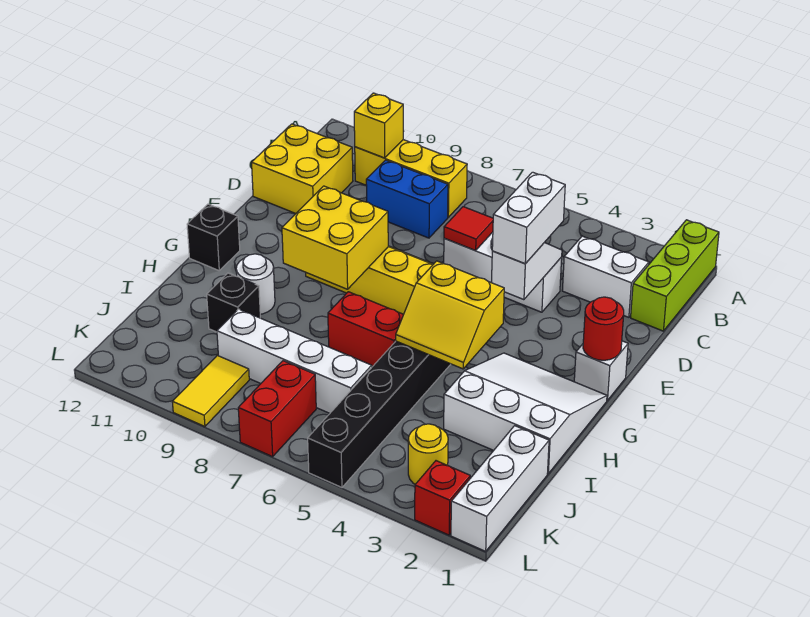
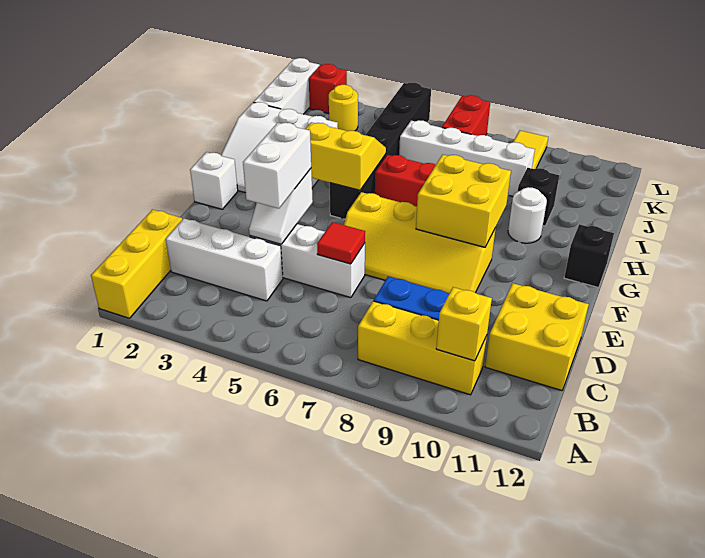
lime brick A1:C1 level 1 -> yellow brick A1:C1 level 1
white brick C2:C3 level 1 -> white brick C2:C4 level 1
red round brick F1 level 2 -> none

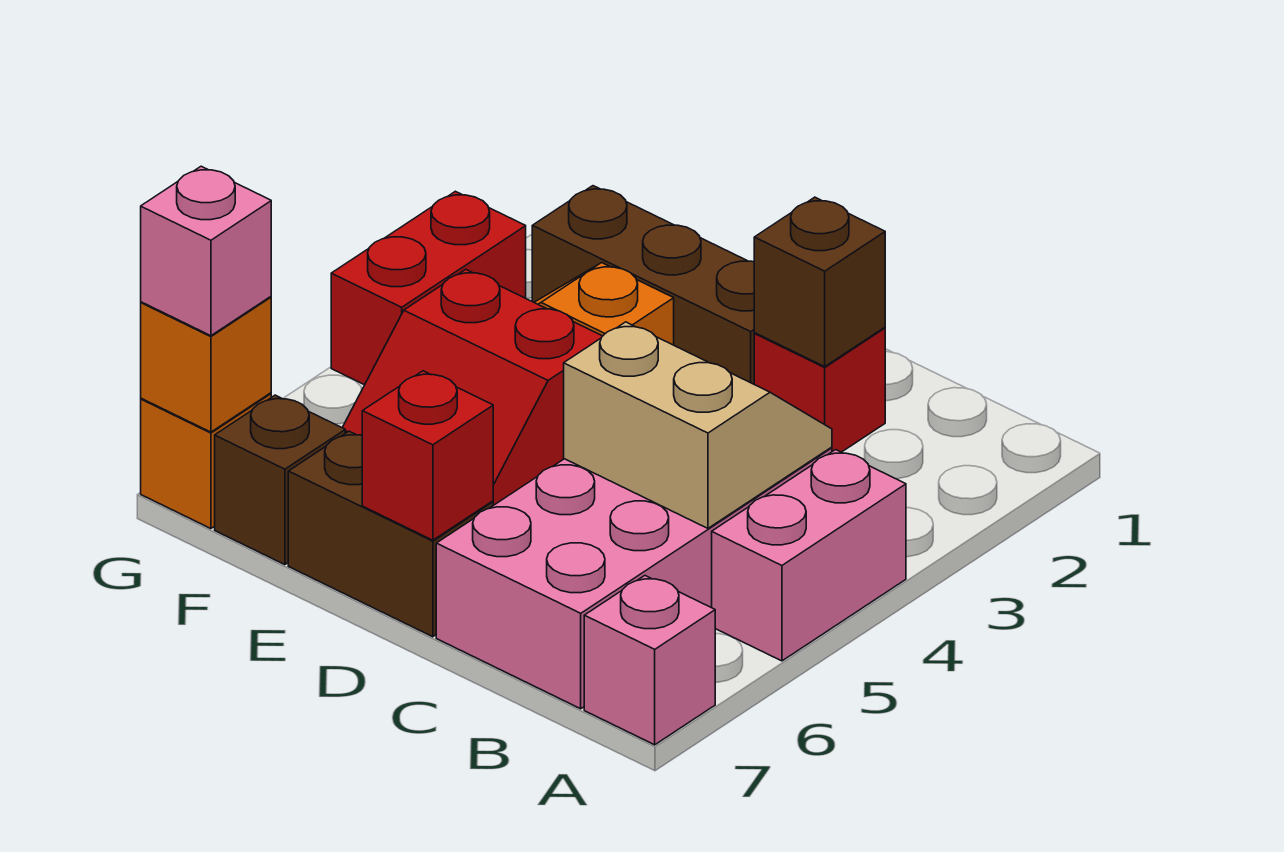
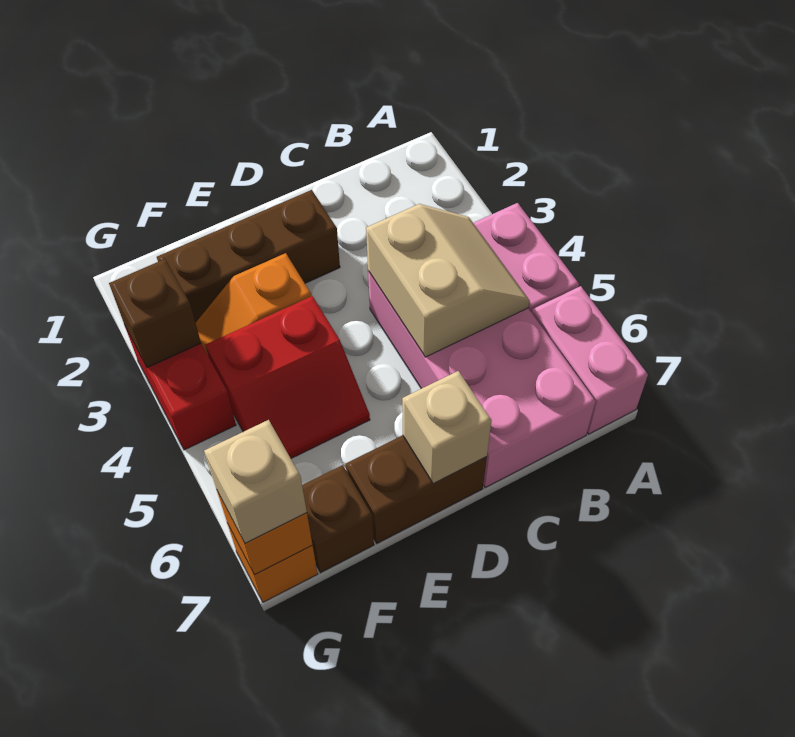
pink brick A7 level 1 -> pink brick A6:A7 level 1
tan slope B4:C5 level 2 top 5 -> tan slope B4:C5 level 2 top C
red brick C2 level 1 -> none
brown brick C2 level 2 -> brown brick G3 level 2
red brick D7 level 2 -> tan brick D7 level 2
pink brick G7 level 3 -> tan brick G7 level 3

◆ **Directions**: Reproduce, with no other lines, the run of lines that begins with the one containing "brown brick C2" and ends with the last line of the material.

◆ **Answer space**:
brown brick C2 level 2 -> brown brick G3 level 2
red brick D7 level 2 -> tan brick D7 level 2
pink brick G7 level 3 -> tan brick G7 level 3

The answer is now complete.